Object state comparisons
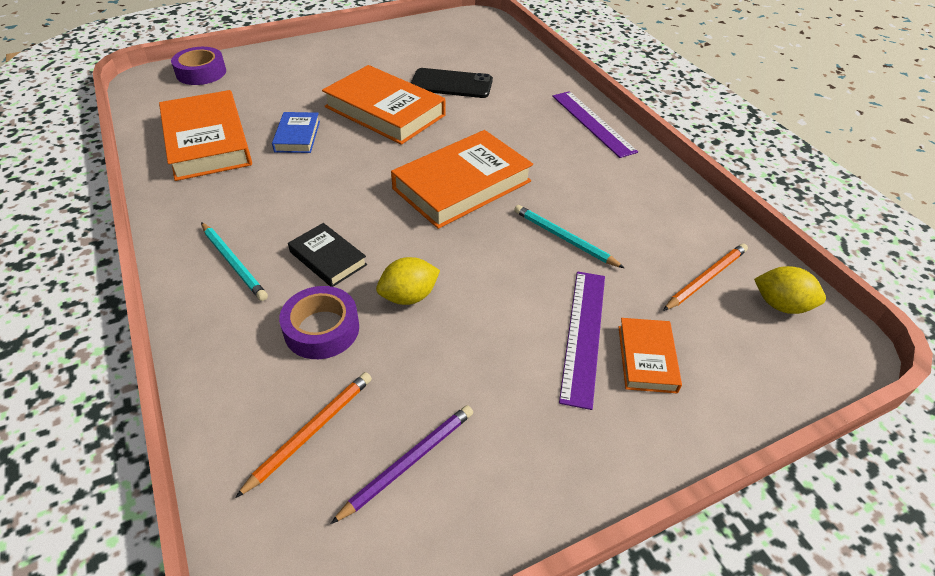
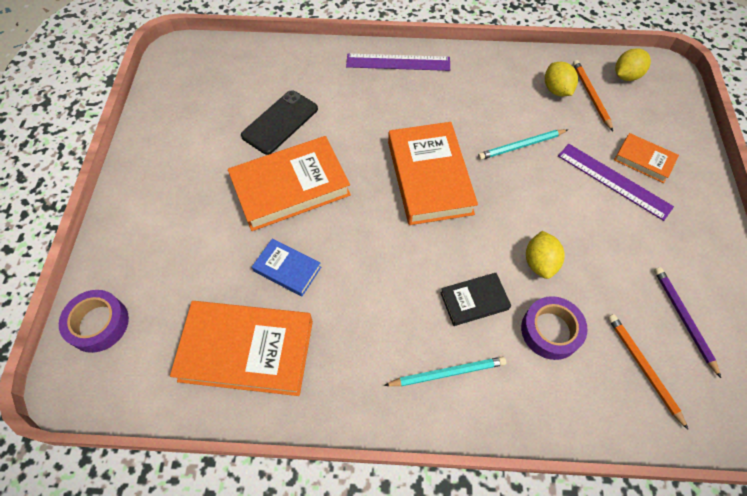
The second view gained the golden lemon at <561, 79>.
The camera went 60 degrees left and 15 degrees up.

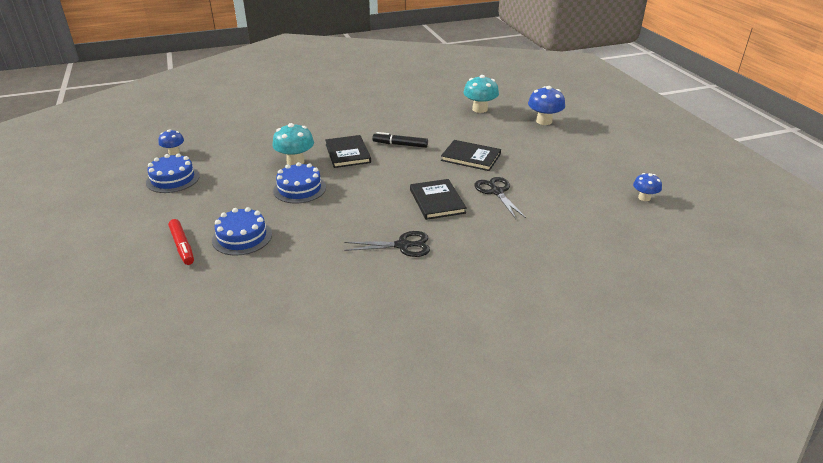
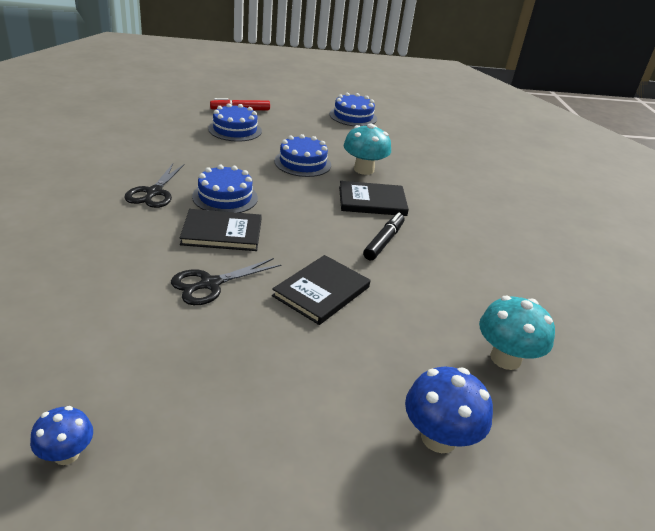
The second view lost the blue fungus at <171, 142>.
The second view gained the blue gateau at <225, 189>.
The black shears at <500, 198> ended up facing another way, 150 degrees clockwise from before.
The camera went 100 degrees right and 0 degrees up.

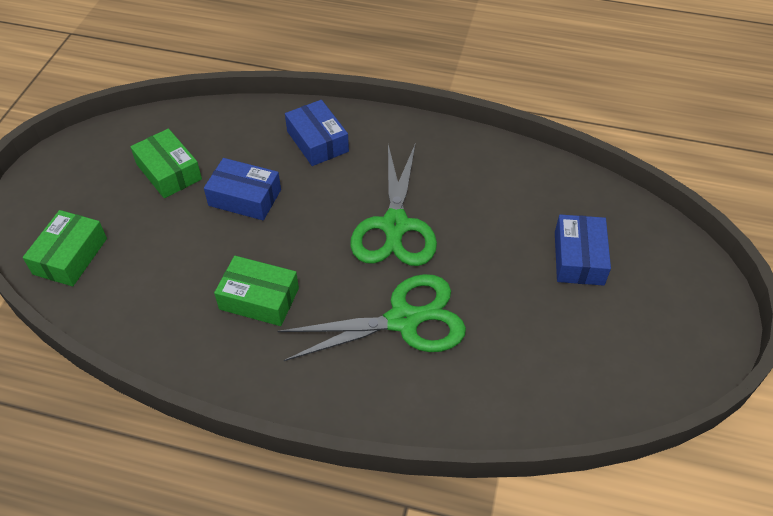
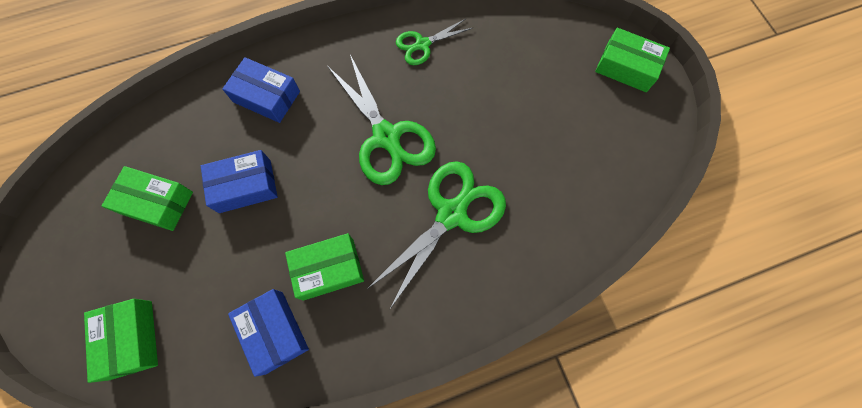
The second view gained the emerald shears at <434, 42>.
The second view gained the emerald parcel at <632, 60>.
The blue parcel ended up elsewhere, having gone from <583, 250> to <268, 333>.
The camera went 35 degrees left and 20 degrees up.

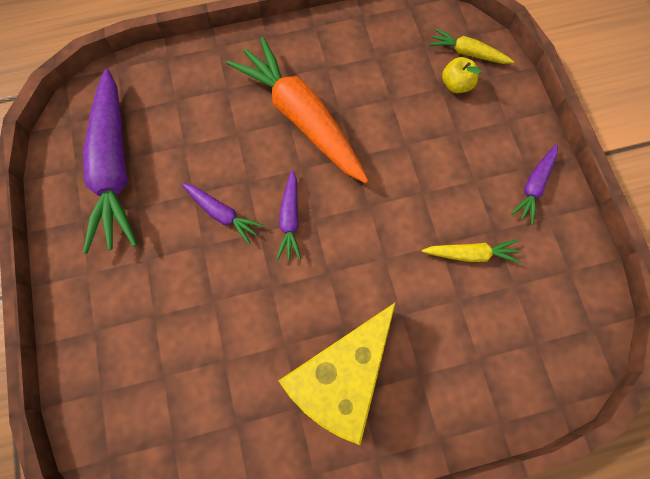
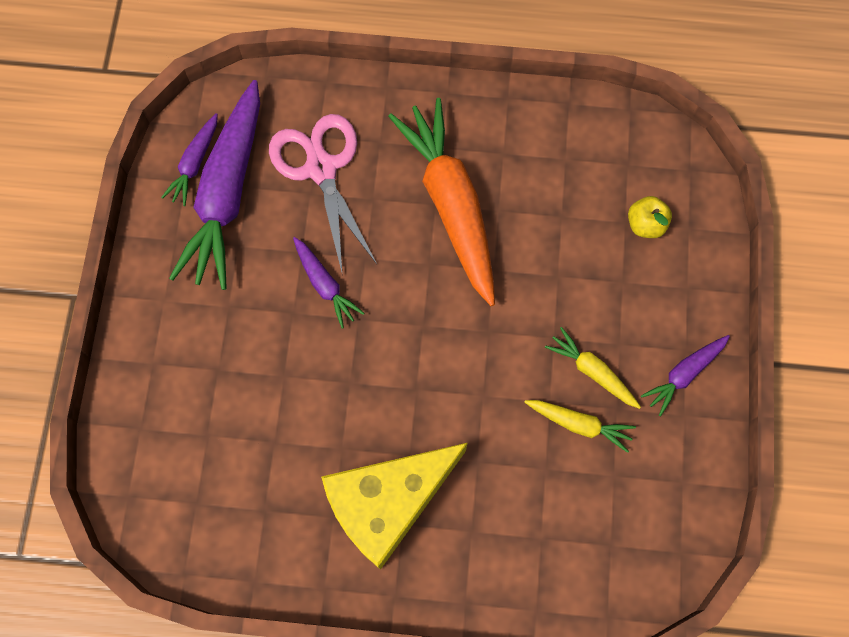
The second view gained the rose-pink shears at <323, 195>.
The violet carrot ended up elsewhere, having gone from <289, 215> to <189, 159>.
The golden carrot ended up elsewhere, having gone from <471, 46> to <593, 368>.
The camera went 20 degrees right and 0 degrees up.

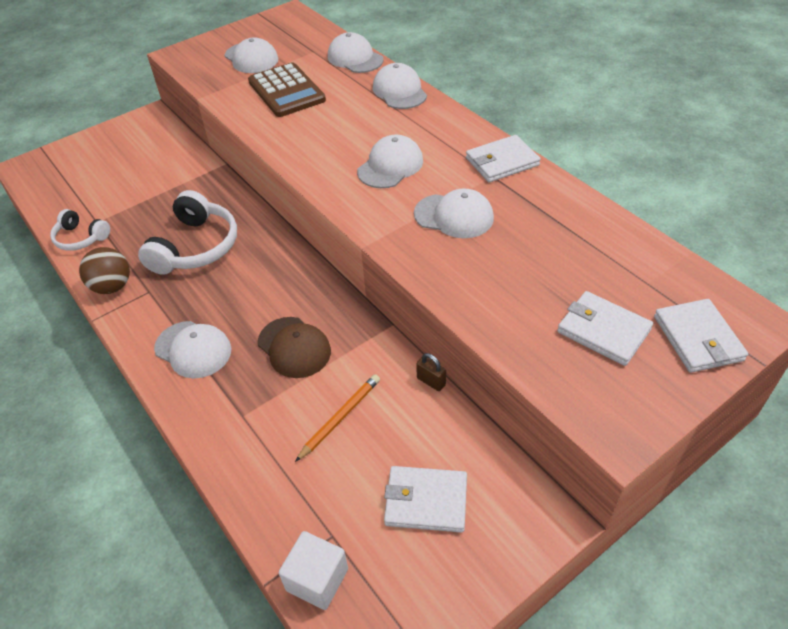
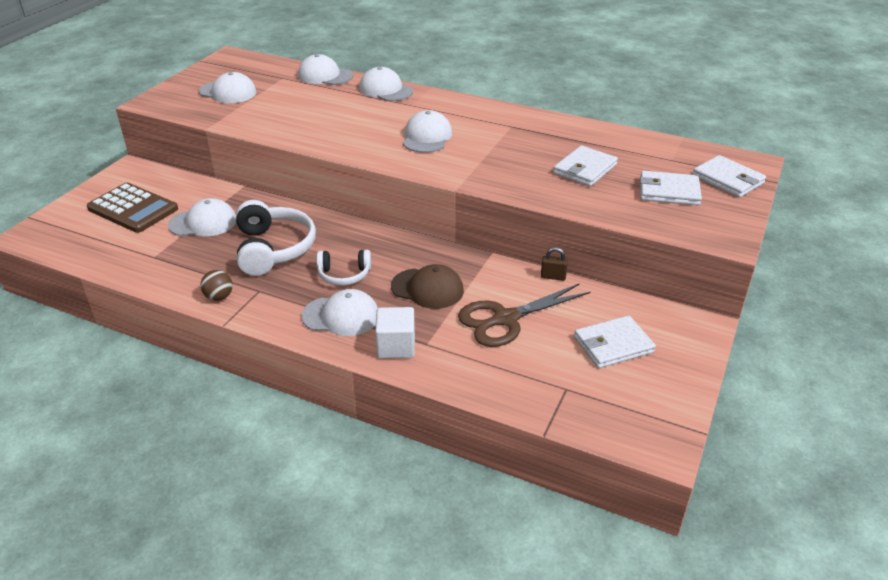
The pure white headset ended up elsewhere, having gone from <80, 230> to <343, 268>.
The russet calculator ended up elsewhere, having gone from <287, 89> to <132, 208>.
The pure white solid cube ended up elsewhere, having gone from <313, 570> to <395, 332>.
The pure white cap ended up elsewhere, having gone from <454, 213> to <202, 217>.
The pure white card wallet ended up elsewhere, having gone from <503, 158> to <585, 165>.
Where the bright orange pencil stood at <337, 418>, the russet shears came to stand at <524, 315>.
The size of the russet ball at <104, 270> changed by a factor of 0.67.
The camera went 30 degrees left and 10 degrees down.

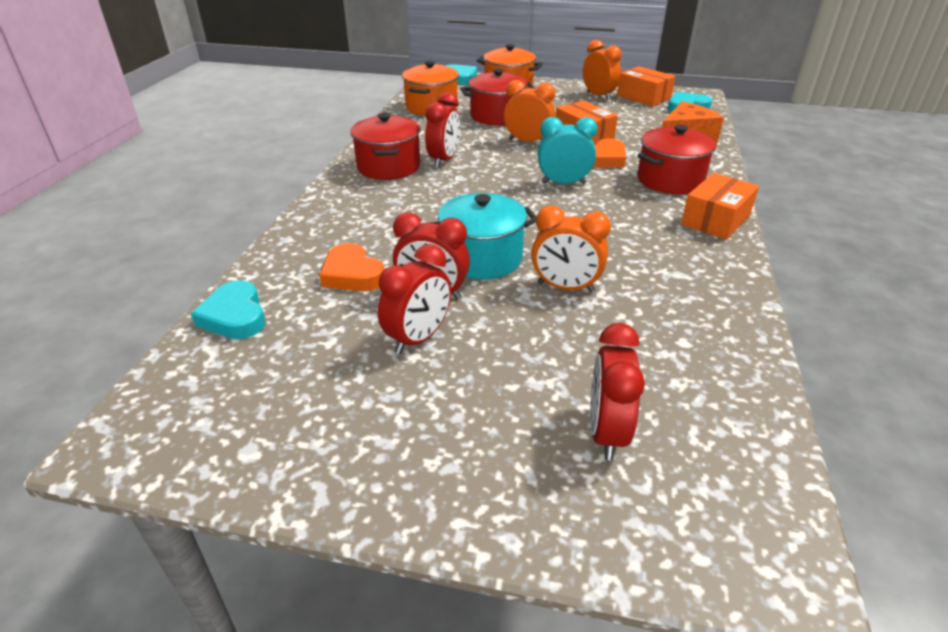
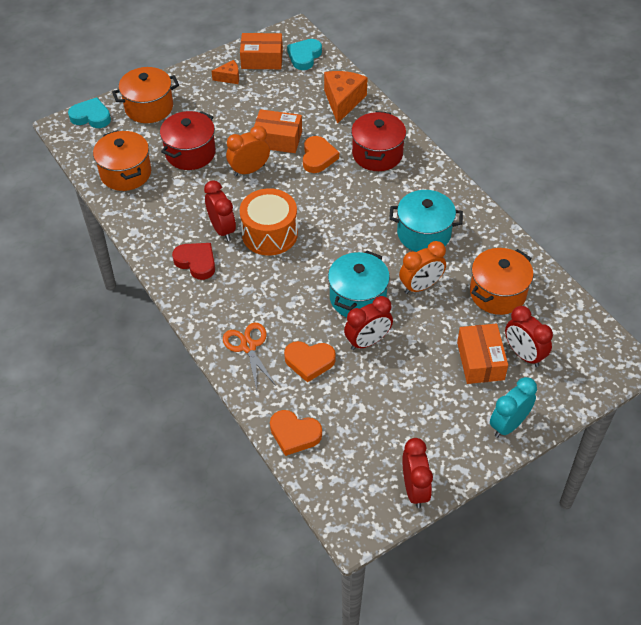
The second view gained the bright orange shears at <249, 356>.
The second view gained the bright orange snare drum at <268, 222>.
The second view gained the teal stockpot at <426, 221>.
The second view gained the bright orange stockpot at <502, 281>.
The crimson bedside clock ended up elsewhere, having gone from <414, 299> to <417, 473>.
The teal bedside clock ended up elsewhere, having gone from <568, 150> to <513, 407>.
The bright orange parcel ended up elsewhere, having gone from <720, 206> to <482, 353>.
Where the crimson stockpot stood at <385, 146>, the crimson love heart came to stand at <193, 261>.
Where the bright orange bedside clock stood at <602, 70>, the bright orange piece of cheese came to stand at <225, 72>.
What was the teal love heart at <228, 309> turned into the bright orange love heart at <296, 433>.
The camera went 45 degrees left and 15 degrees up.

YOUR ASSIGNMENT – Go through the entries and retype them exactly, except for the images.

OUTPUT OF THE TASK –
The second view gained the golden lemon at <561, 79>.
The camera went 60 degrees left and 15 degrees up.

The second view lost the blue fungus at <171, 142>.
The second view gained the blue gateau at <225, 189>.
The black shears at <500, 198> ended up facing another way, 150 degrees clockwise from before.
The camera went 100 degrees right and 0 degrees up.

The second view gained the emerald shears at <434, 42>.
The second view gained the emerald parcel at <632, 60>.
The blue parcel ended up elsewhere, having gone from <583, 250> to <268, 333>.
The camera went 35 degrees left and 20 degrees up.

The second view gained the rose-pink shears at <323, 195>.
The violet carrot ended up elsewhere, having gone from <289, 215> to <189, 159>.
The golden carrot ended up elsewhere, having gone from <471, 46> to <593, 368>.
The camera went 20 degrees right and 0 degrees up.

The pure white headset ended up elsewhere, having gone from <80, 230> to <343, 268>.
The russet calculator ended up elsewhere, having gone from <287, 89> to <132, 208>.
The pure white solid cube ended up elsewhere, having gone from <313, 570> to <395, 332>.
The pure white cap ended up elsewhere, having gone from <454, 213> to <202, 217>.
The pure white card wallet ended up elsewhere, having gone from <503, 158> to <585, 165>.
Where the bright orange pencil stood at <337, 418>, the russet shears came to stand at <524, 315>.
The size of the russet ball at <104, 270> changed by a factor of 0.67.
The camera went 30 degrees left and 10 degrees down.

The second view gained the bright orange shears at <249, 356>.
The second view gained the bright orange snare drum at <268, 222>.
The second view gained the teal stockpot at <426, 221>.
The second view gained the bright orange stockpot at <502, 281>.
The crimson bedside clock ended up elsewhere, having gone from <414, 299> to <417, 473>.
The teal bedside clock ended up elsewhere, having gone from <568, 150> to <513, 407>.
The bright orange parcel ended up elsewhere, having gone from <720, 206> to <482, 353>.
Where the crimson stockpot stood at <385, 146>, the crimson love heart came to stand at <193, 261>.
Where the bright orange bedside clock stood at <602, 70>, the bright orange piece of cheese came to stand at <225, 72>.
What was the teal love heart at <228, 309> turned into the bright orange love heart at <296, 433>.
The camera went 45 degrees left and 15 degrees up.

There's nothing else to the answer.